[Scene difference descriptions]
═══
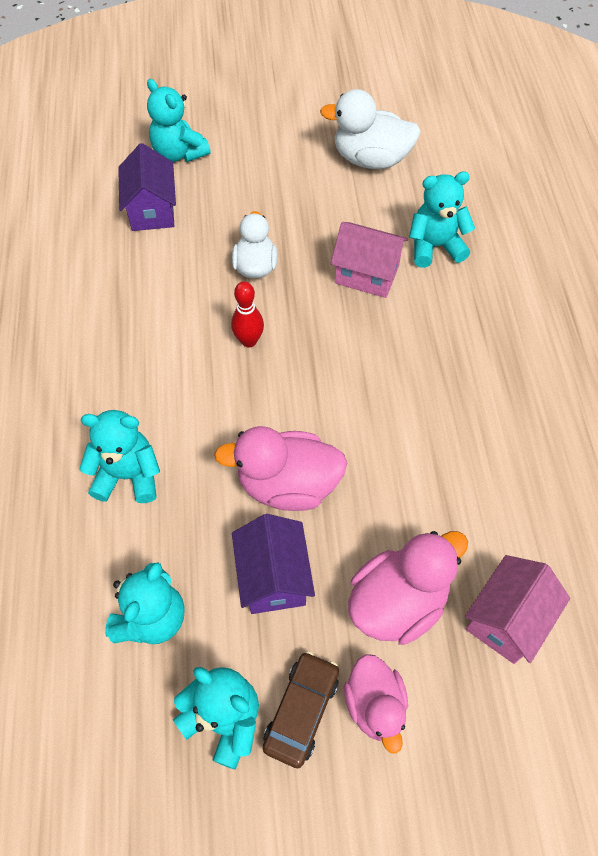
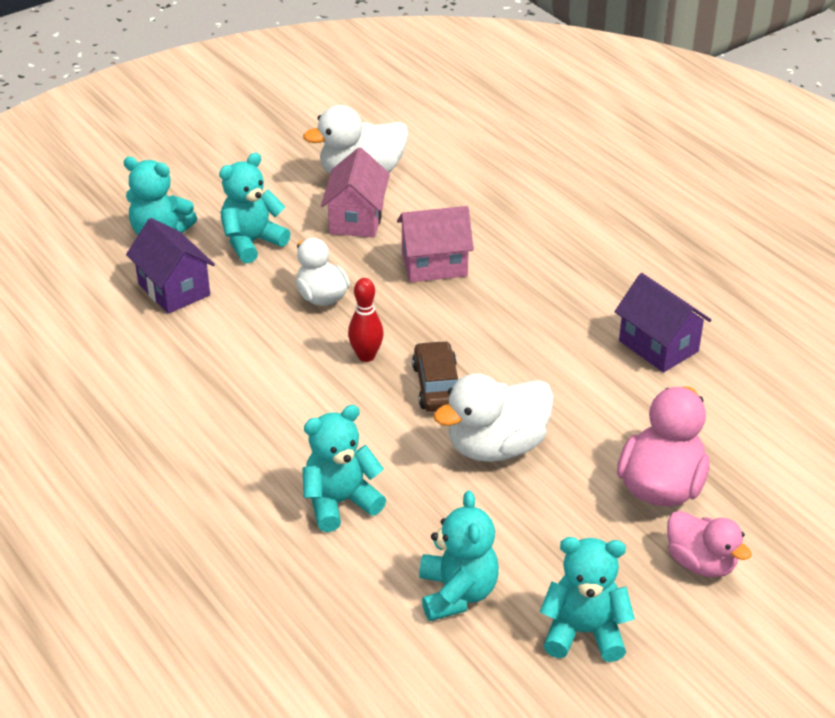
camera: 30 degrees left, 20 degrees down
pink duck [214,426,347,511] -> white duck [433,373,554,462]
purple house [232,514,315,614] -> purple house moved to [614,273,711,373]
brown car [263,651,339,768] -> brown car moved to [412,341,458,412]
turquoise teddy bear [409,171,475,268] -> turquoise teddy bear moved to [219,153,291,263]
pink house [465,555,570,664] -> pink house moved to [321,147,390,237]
═══
Only lines with the word "moved" are wanted, so copy each one from the records.

purple house [232,514,315,614] -> purple house moved to [614,273,711,373]
brown car [263,651,339,768] -> brown car moved to [412,341,458,412]
turquoise teddy bear [409,171,475,268] -> turquoise teddy bear moved to [219,153,291,263]
pink house [465,555,570,664] -> pink house moved to [321,147,390,237]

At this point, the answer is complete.